TASK TO CARRY OUT:
Report back each line of the records that contains the string "minus".

EXERCISE DATA:
========================================

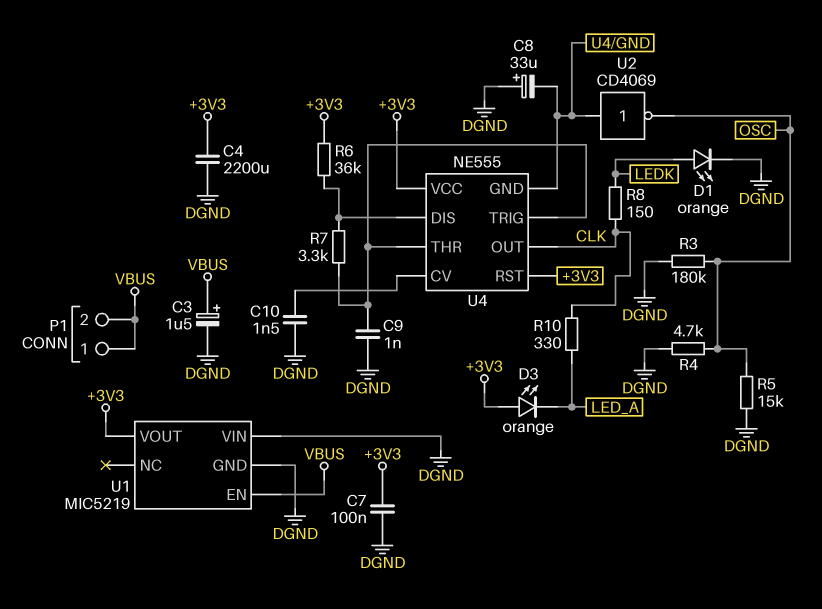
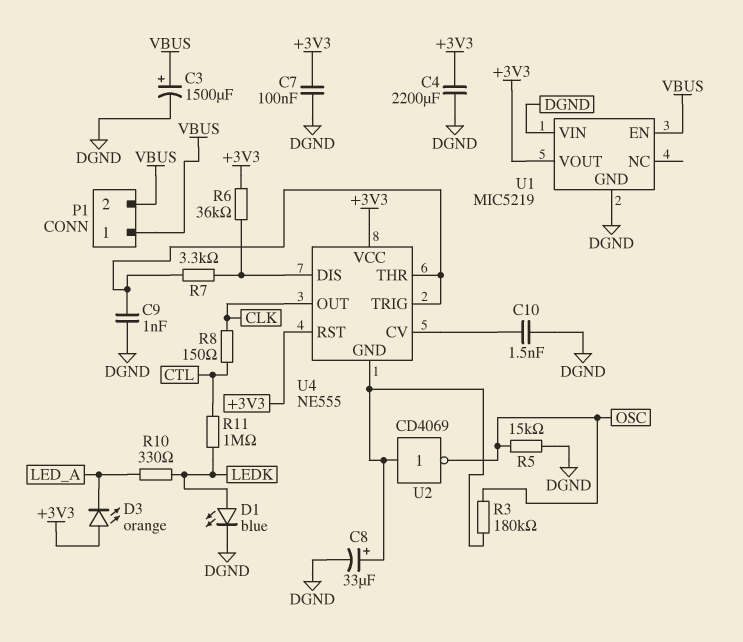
C3: 1.5uF (plus VBUS, minus DGND) -> 1500uF (plus VBUS, minus DGND)
C8: 33uF (plus DGND, minus U4/GND) -> 33uF (plus U4/GND, minus DGND)
D1: LED orange (A LEDK, K DGND) -> LED blue (A LEDK, K DGND)
R3: 180k (DGND, OSC) -> 180k (OSC, U4/GND)
R4: 4.7k (DGND, OSC) -> none
R8: 150 (CLK, LEDK) -> 150 (CLK, CTL)
R10: 330 (CLK, LED_A) -> 330 (LEDK, LED_A)
R11: none -> 1M (CTL, LEDK)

========================================

OUTPUT FOR THIS EXERCISE:
C3: 1.5uF (plus VBUS, minus DGND) -> 1500uF (plus VBUS, minus DGND)
C8: 33uF (plus DGND, minus U4/GND) -> 33uF (plus U4/GND, minus DGND)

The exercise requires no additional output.